[Exercise instructions]
In the entries below, find the line with "camera: 45 degrees left, 10 degrees up" and the line with "black pan [774,259,917,315]". Reproduce those two lines and every line between them exactly, and nothing more.

[Data to process]
^^^^
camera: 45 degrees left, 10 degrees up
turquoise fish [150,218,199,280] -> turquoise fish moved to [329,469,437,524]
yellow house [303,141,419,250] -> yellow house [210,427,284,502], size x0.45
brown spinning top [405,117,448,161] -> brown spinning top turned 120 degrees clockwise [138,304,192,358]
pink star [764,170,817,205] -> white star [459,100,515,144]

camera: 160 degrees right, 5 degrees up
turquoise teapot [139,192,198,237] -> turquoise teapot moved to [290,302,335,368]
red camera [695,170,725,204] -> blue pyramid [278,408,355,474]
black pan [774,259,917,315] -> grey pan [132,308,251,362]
^^^^
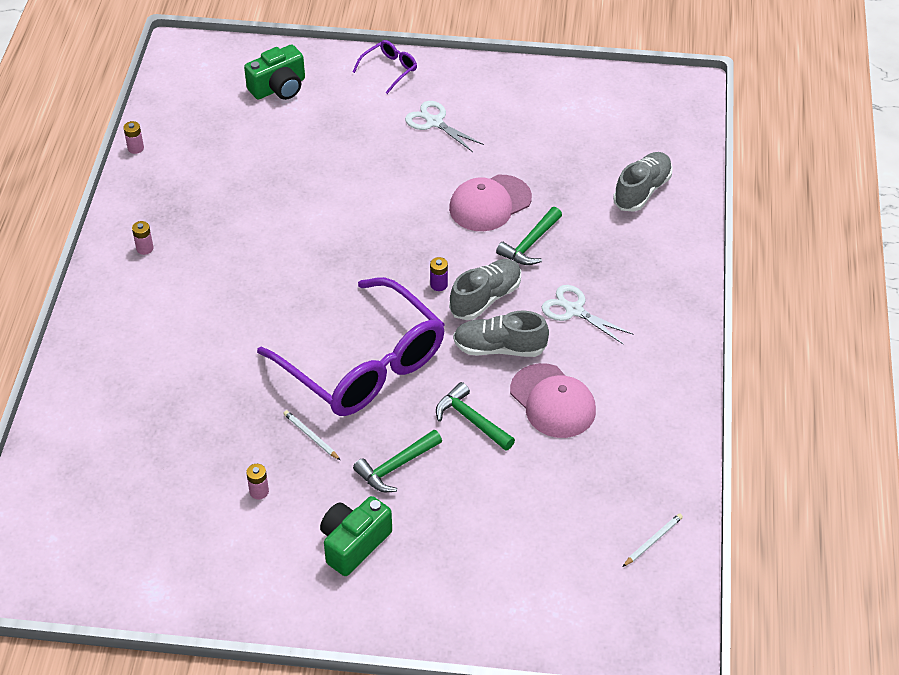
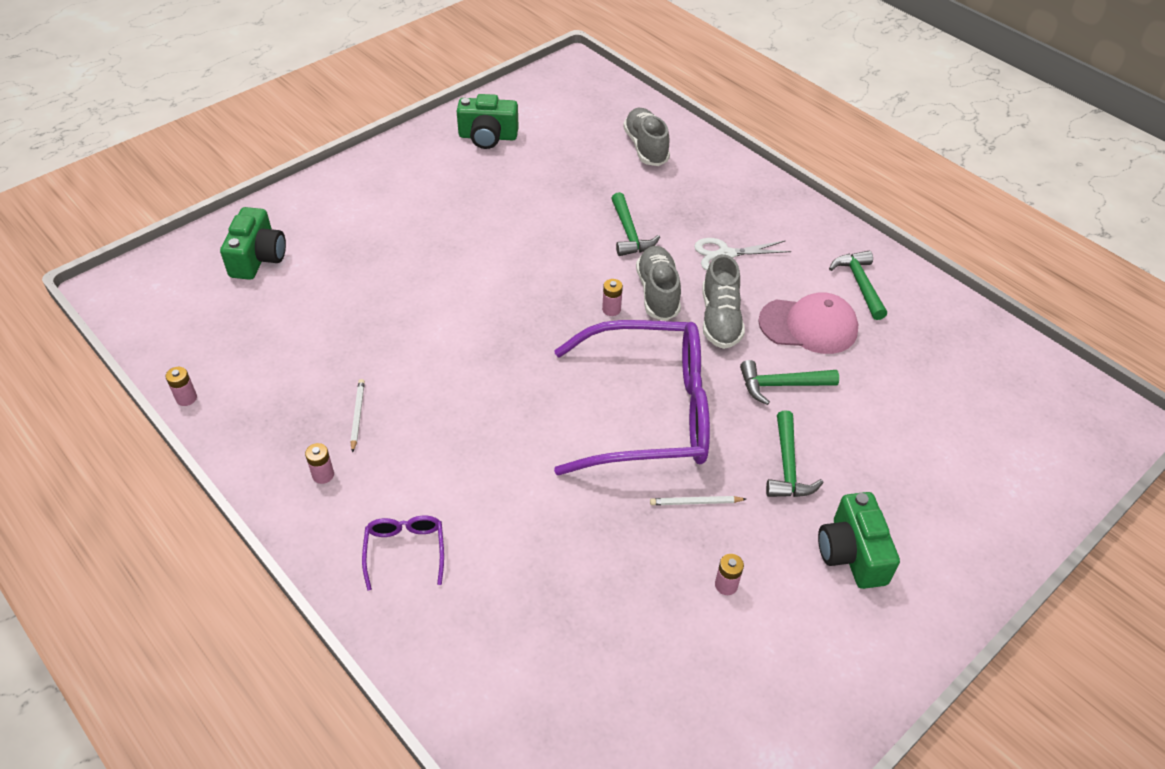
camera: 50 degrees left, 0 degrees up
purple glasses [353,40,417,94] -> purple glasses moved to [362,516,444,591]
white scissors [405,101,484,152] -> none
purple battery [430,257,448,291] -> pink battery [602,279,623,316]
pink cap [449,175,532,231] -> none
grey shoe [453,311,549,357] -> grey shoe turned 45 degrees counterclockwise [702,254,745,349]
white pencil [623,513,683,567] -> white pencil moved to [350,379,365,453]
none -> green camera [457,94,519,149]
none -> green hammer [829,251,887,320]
^^^^
[The answer]
camera: 45 degrees left, 10 degrees up
turquoise fish [150,218,199,280] -> turquoise fish moved to [329,469,437,524]
yellow house [303,141,419,250] -> yellow house [210,427,284,502], size x0.45
brown spinning top [405,117,448,161] -> brown spinning top turned 120 degrees clockwise [138,304,192,358]
pink star [764,170,817,205] -> white star [459,100,515,144]

camera: 160 degrees right, 5 degrees up
turquoise teapot [139,192,198,237] -> turquoise teapot moved to [290,302,335,368]
red camera [695,170,725,204] -> blue pyramid [278,408,355,474]
black pan [774,259,917,315] -> grey pan [132,308,251,362]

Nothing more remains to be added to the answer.